§ **What the exercise asks**
Write out exactly, and only, the lines below from the line with "T1: NPN BC547" through the line with "D6: LED white (A NET3, K AGND) -> none"; pictures do not belong in the copy.

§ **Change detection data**
○ ○ ○ ○
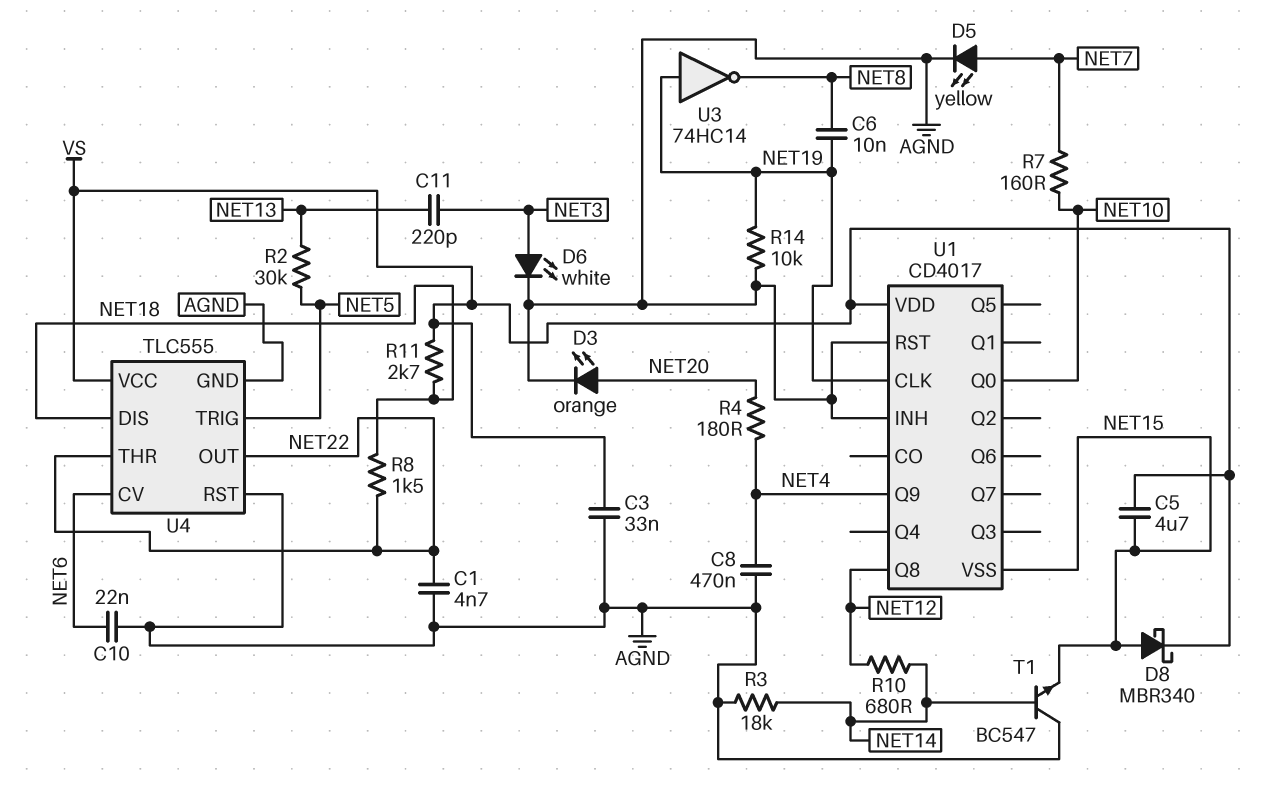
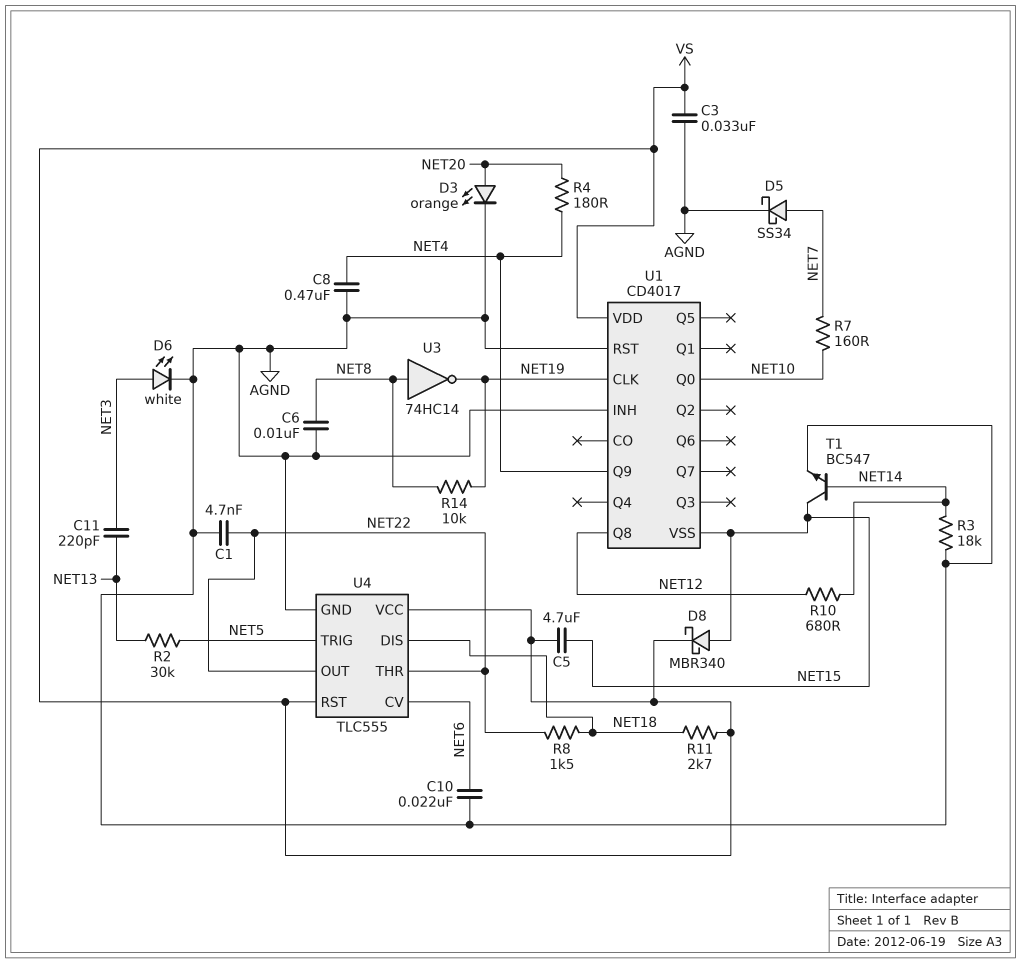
C6: 10nF (NET8, NET19) -> 10nF (AGND, NET8)
D5: LED yellow (A NET7, K AGND) -> schottky SS34 (A NET7, K AGND)
R14: 10k (AGND, NET19) -> 10k (NET8, NET19)
T1: NPN BC547 (B NET14, C AGND, E NET15) -> NPN BC547 (B NET14, C NET15, E AGND)
U3: NOT 74HC14 (in NET19, out NET8) -> NOT 74HC14 (in NET8, out NET19)
U4 pin RST: AGND -> VS

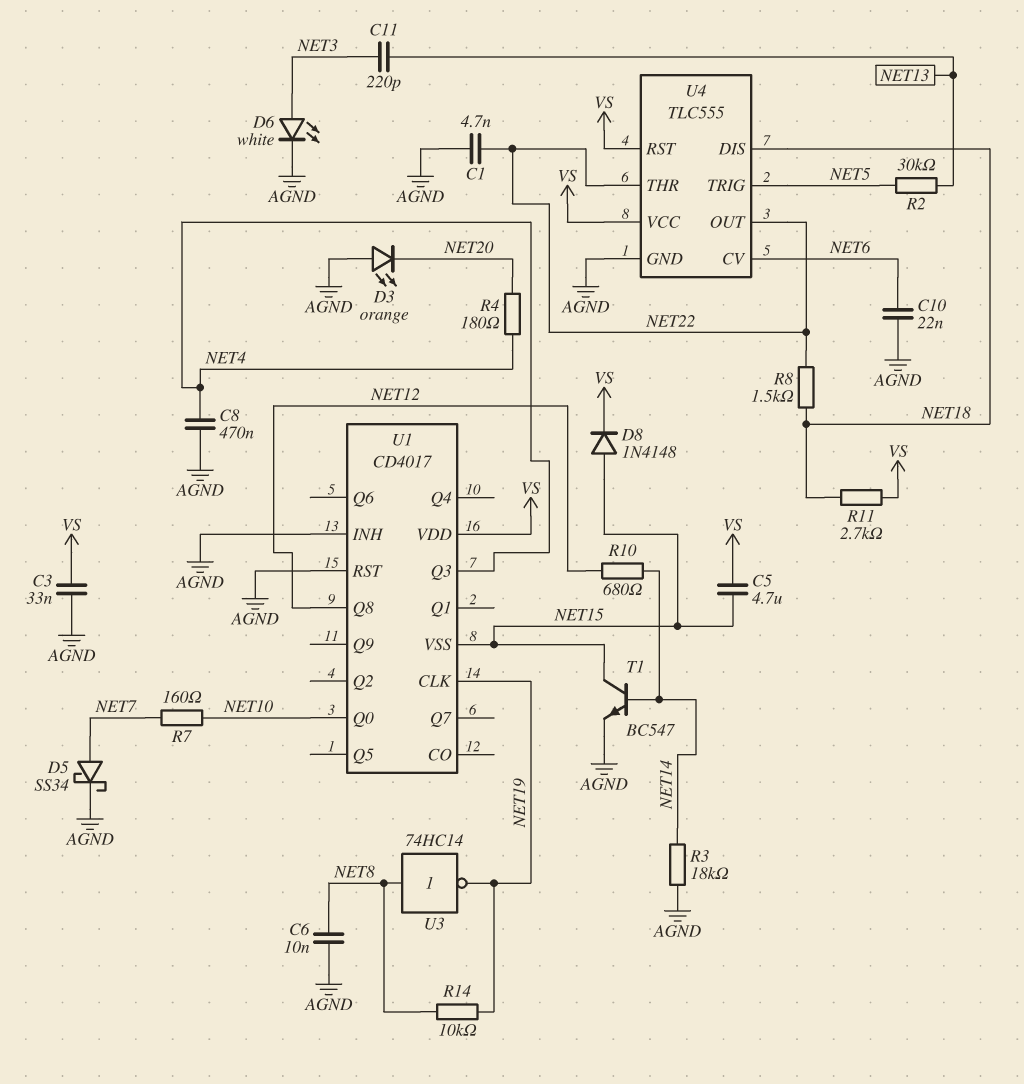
D3: LED orange (A NET20, K AGND) -> LED orange (A AGND, K NET20)
D8: schottky MBR340 (A NET15, K VS) -> diode 1N4148 (A NET15, K VS)
U1 pin Q3: none -> NET4
U1 pin Q9: NET4 -> none

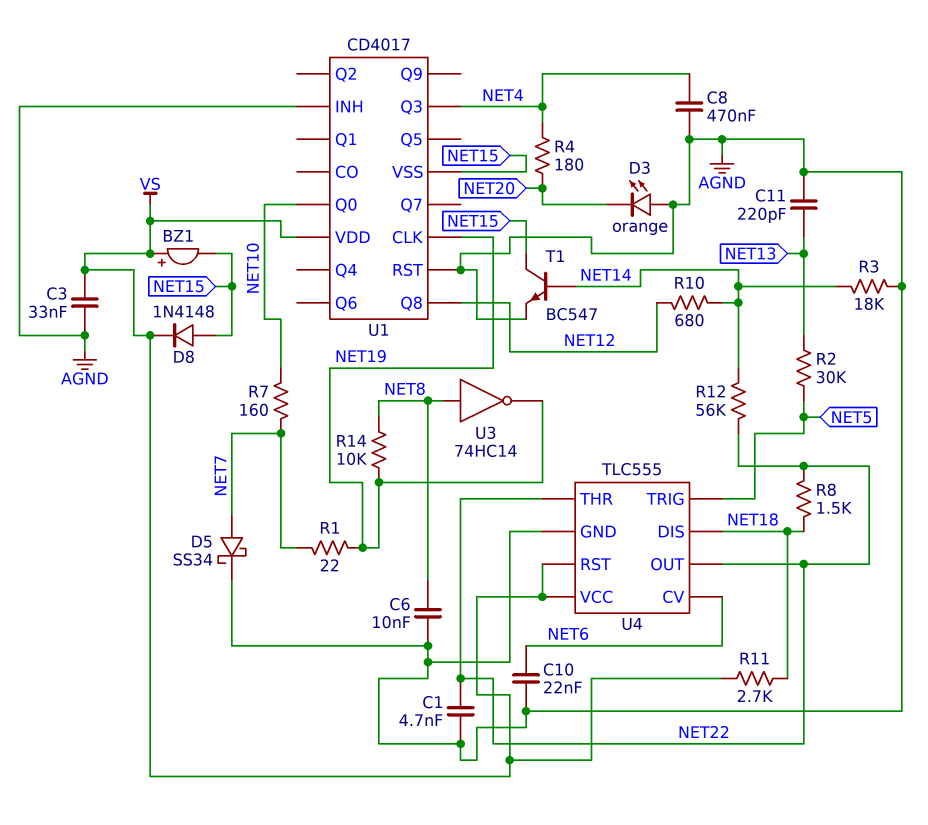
BZ1: none -> buzzer (plus VS, minus NET15)
C5: 4.7uF (NET15, VS) -> none
C11: 220pF (NET3, NET13) -> 220pF (AGND, NET13)
D6: LED white (A NET3, K AGND) -> none
R1: none -> 22 (NET7, NET19)
R12: none -> 56k (NET14, NET22)

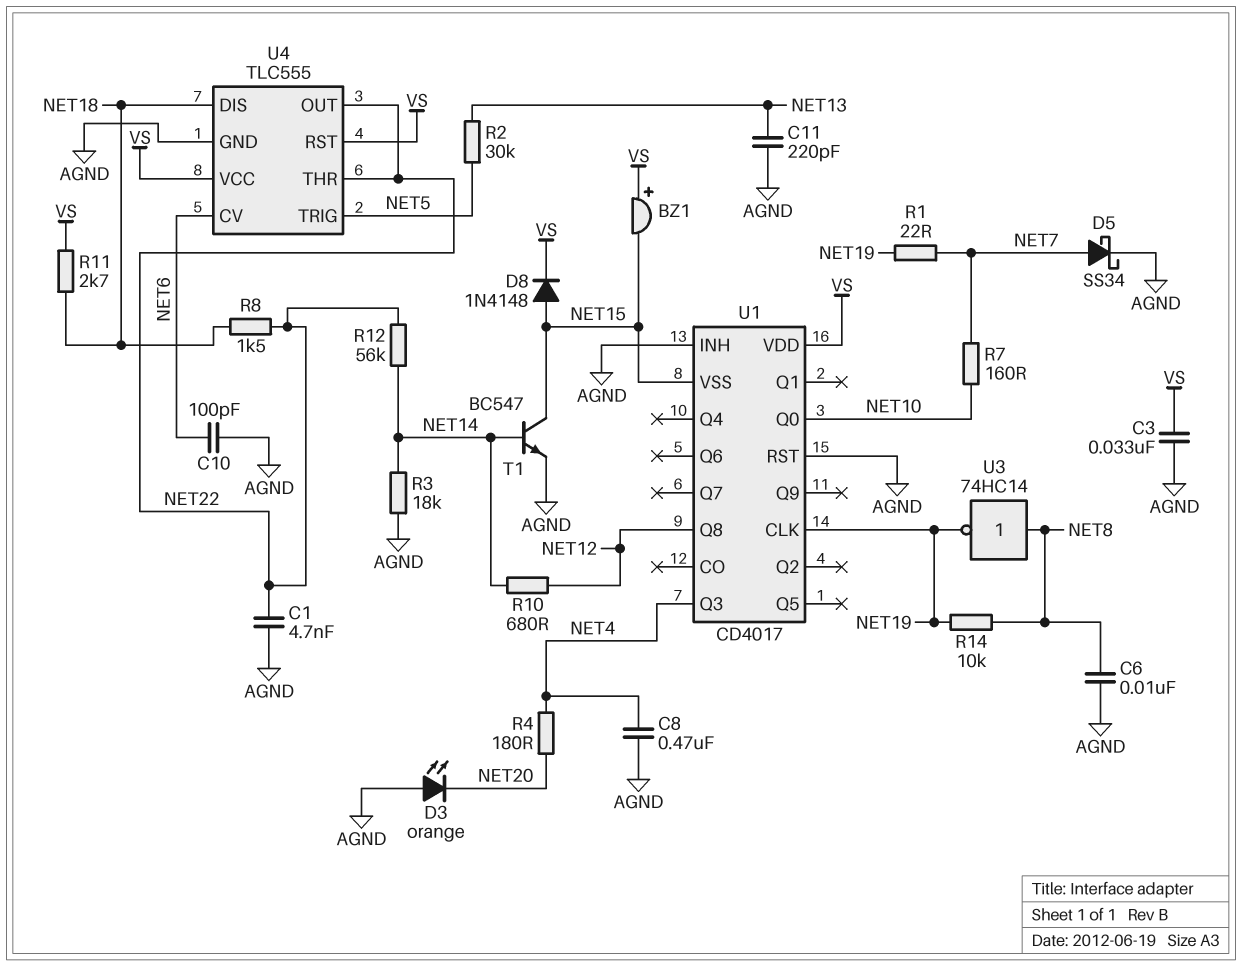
C10: 22nF (AGND, NET6) -> 100pF (AGND, NET6)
○ ○ ○ ○
§ **Answer**
T1: NPN BC547 (B NET14, C AGND, E NET15) -> NPN BC547 (B NET14, C NET15, E AGND)
U3: NOT 74HC14 (in NET19, out NET8) -> NOT 74HC14 (in NET8, out NET19)
U4 pin RST: AGND -> VS

D3: LED orange (A NET20, K AGND) -> LED orange (A AGND, K NET20)
D8: schottky MBR340 (A NET15, K VS) -> diode 1N4148 (A NET15, K VS)
U1 pin Q3: none -> NET4
U1 pin Q9: NET4 -> none

BZ1: none -> buzzer (plus VS, minus NET15)
C5: 4.7uF (NET15, VS) -> none
C11: 220pF (NET3, NET13) -> 220pF (AGND, NET13)
D6: LED white (A NET3, K AGND) -> none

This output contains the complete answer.